About this task »
Your answer must be the exact lines of the listing below that run from the line with "turquoise brush [339,275,410,344]" to the line with "camera: 170 degrees right, 5 degrees down", ends included, and no pictures.

Input for this task section start

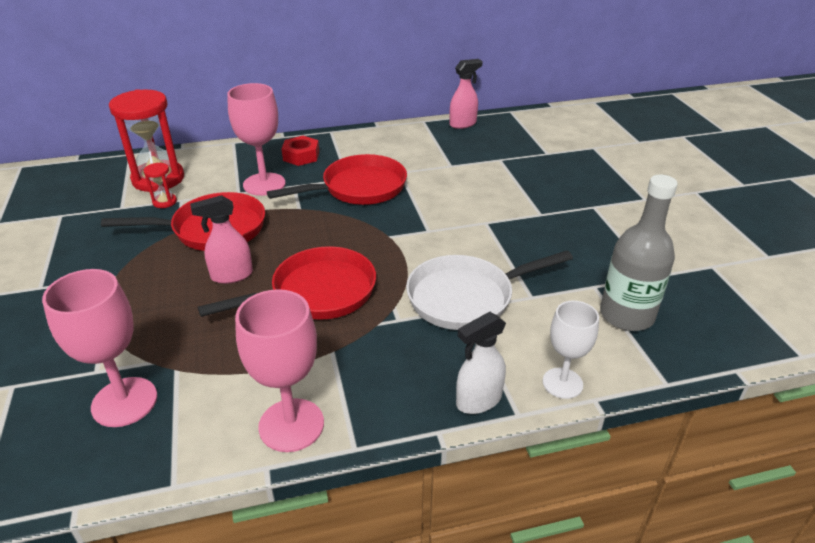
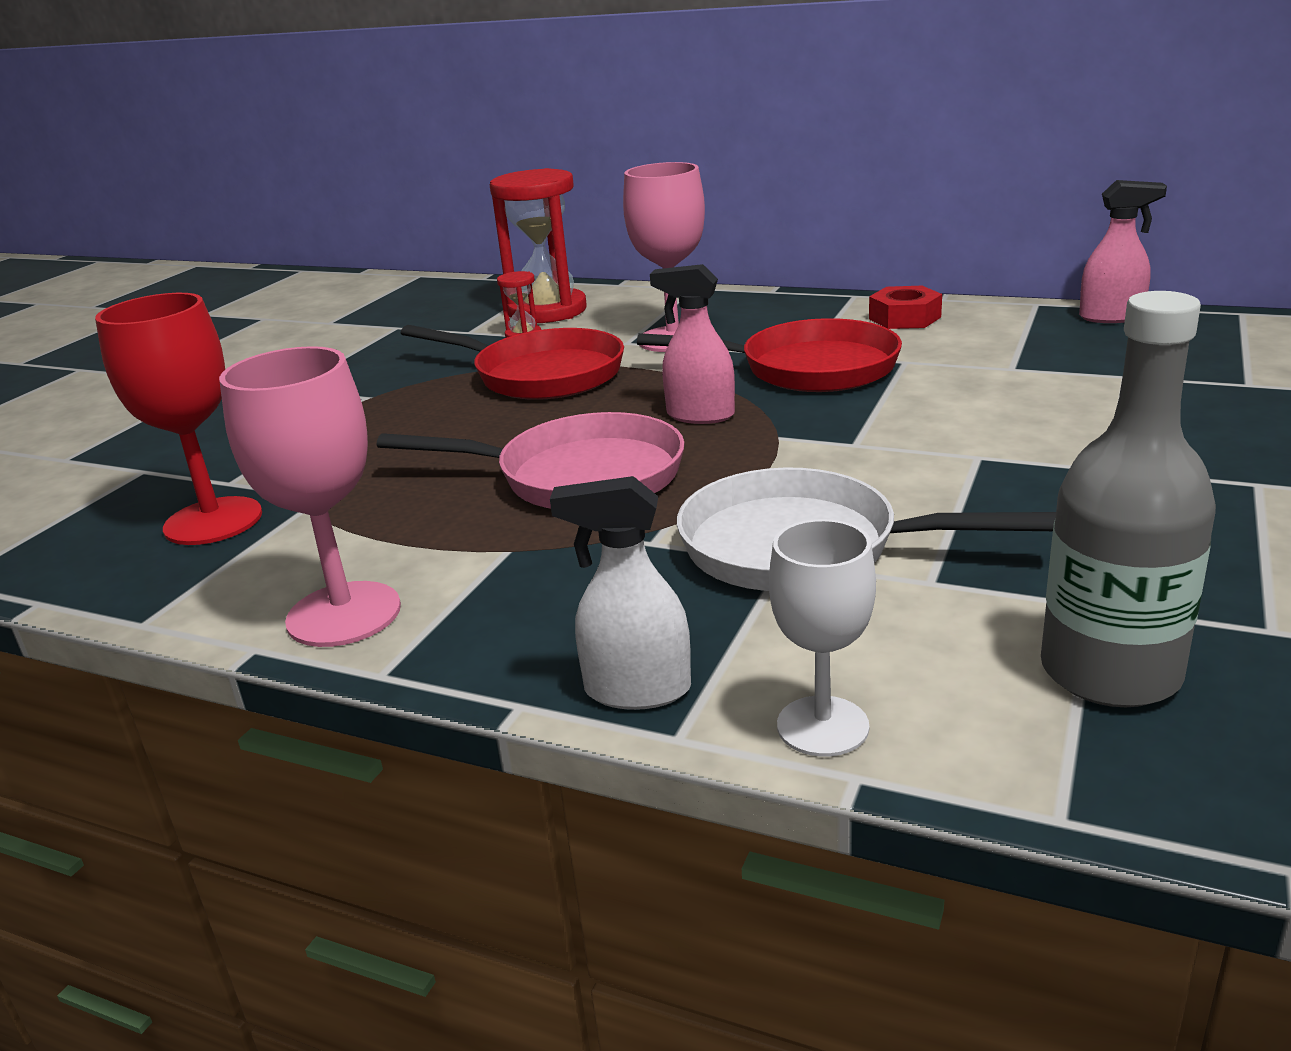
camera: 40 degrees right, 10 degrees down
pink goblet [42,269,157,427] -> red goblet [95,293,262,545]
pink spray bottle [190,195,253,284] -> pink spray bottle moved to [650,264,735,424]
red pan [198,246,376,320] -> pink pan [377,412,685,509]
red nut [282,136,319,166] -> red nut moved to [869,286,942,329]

Input for this task section end
Input for this task section start

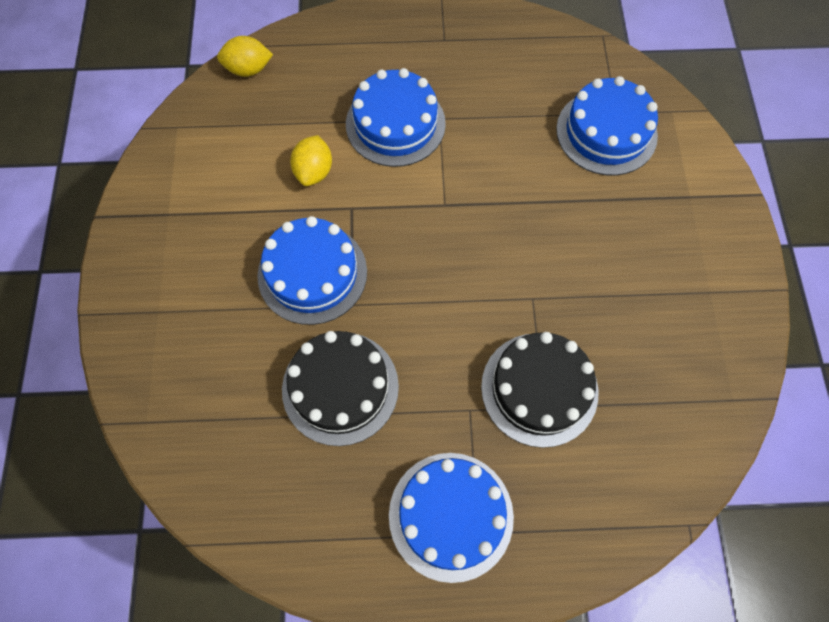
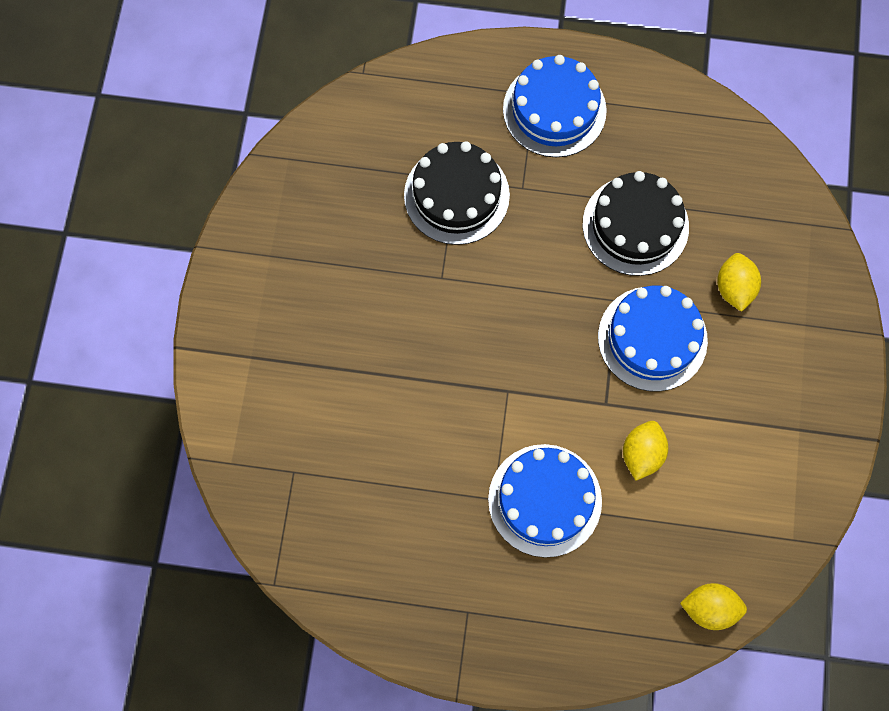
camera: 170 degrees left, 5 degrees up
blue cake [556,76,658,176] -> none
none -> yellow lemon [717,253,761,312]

Input for this task section end
Input for this task section start

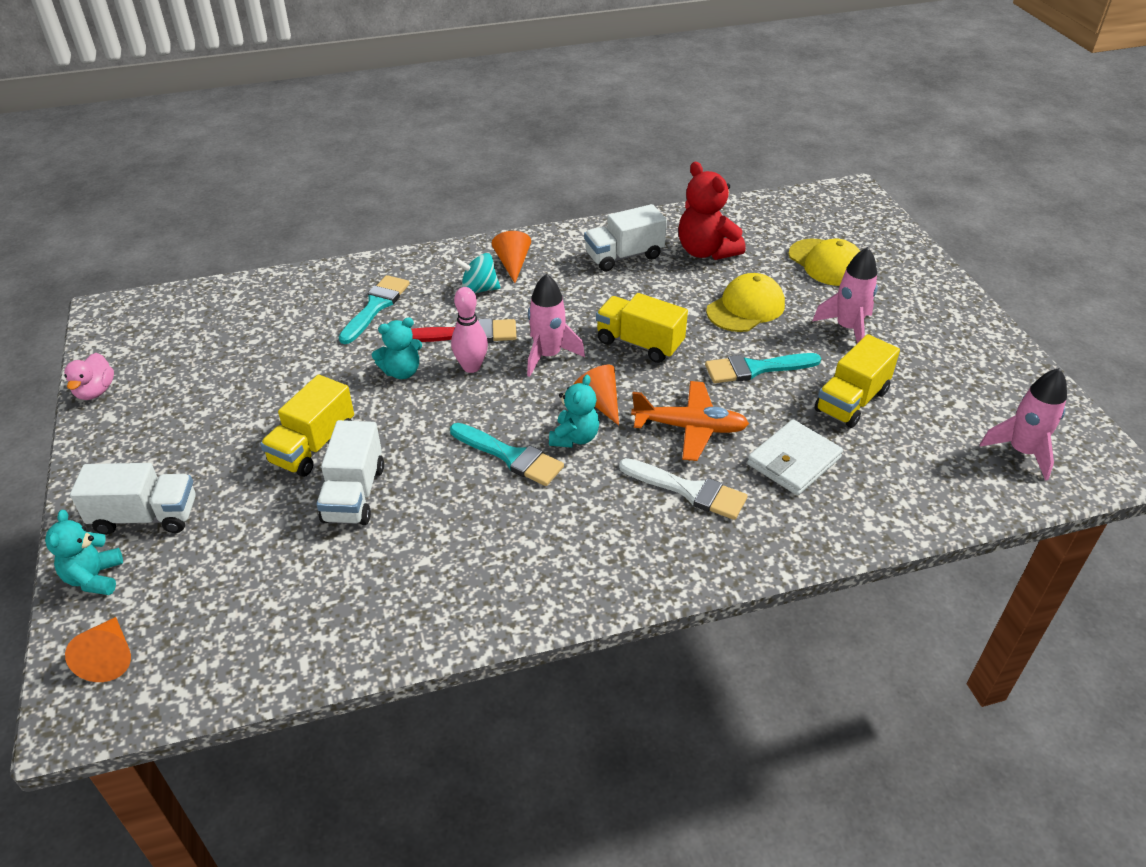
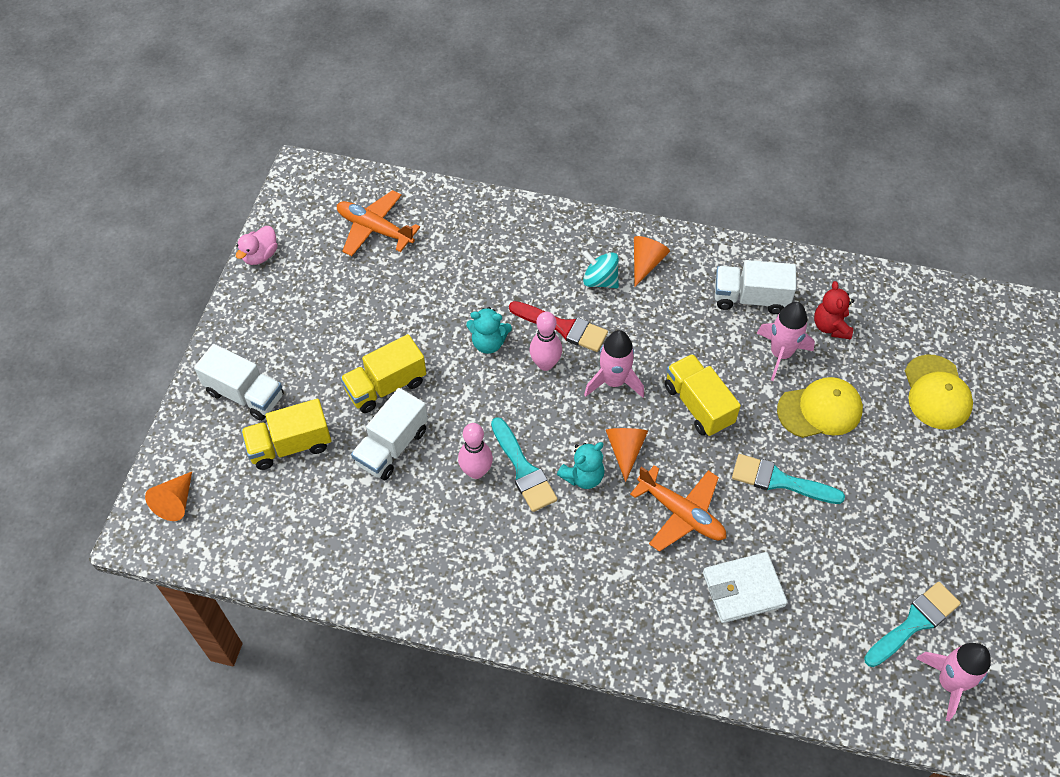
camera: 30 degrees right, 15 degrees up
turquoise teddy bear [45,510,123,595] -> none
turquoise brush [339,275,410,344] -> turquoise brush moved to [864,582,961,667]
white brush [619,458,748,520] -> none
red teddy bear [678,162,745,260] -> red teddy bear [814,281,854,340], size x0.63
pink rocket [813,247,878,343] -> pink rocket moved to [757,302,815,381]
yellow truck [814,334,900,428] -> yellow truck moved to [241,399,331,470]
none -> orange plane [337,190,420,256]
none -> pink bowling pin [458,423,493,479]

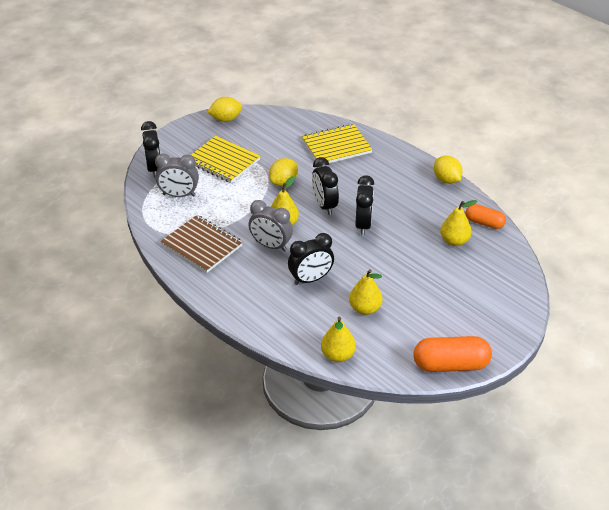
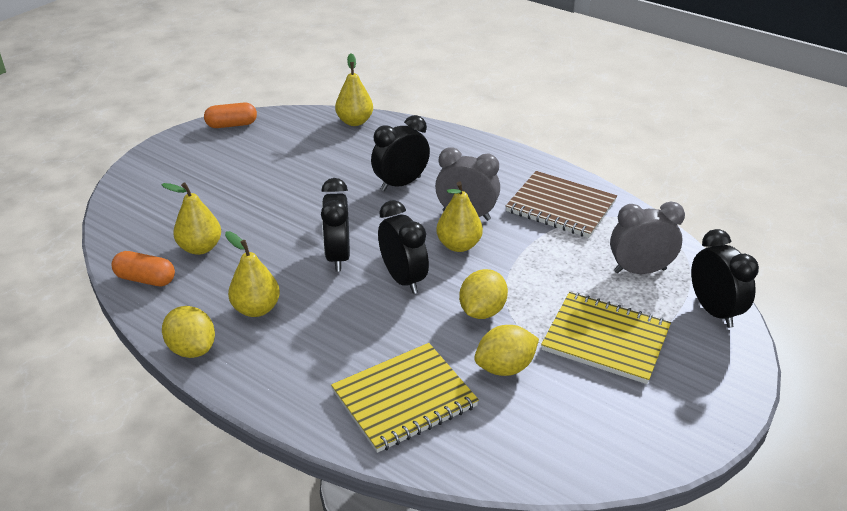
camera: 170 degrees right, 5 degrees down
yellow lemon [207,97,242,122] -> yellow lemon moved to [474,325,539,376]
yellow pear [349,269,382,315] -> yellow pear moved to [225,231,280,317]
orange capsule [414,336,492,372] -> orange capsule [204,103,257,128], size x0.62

Input for this task section end

Output below »
turquoise brush [339,275,410,344] -> turquoise brush moved to [864,582,961,667]
white brush [619,458,748,520] -> none
red teddy bear [678,162,745,260] -> red teddy bear [814,281,854,340], size x0.63
pink rocket [813,247,878,343] -> pink rocket moved to [757,302,815,381]
yellow truck [814,334,900,428] -> yellow truck moved to [241,399,331,470]
none -> orange plane [337,190,420,256]
none -> pink bowling pin [458,423,493,479]

camera: 170 degrees right, 5 degrees down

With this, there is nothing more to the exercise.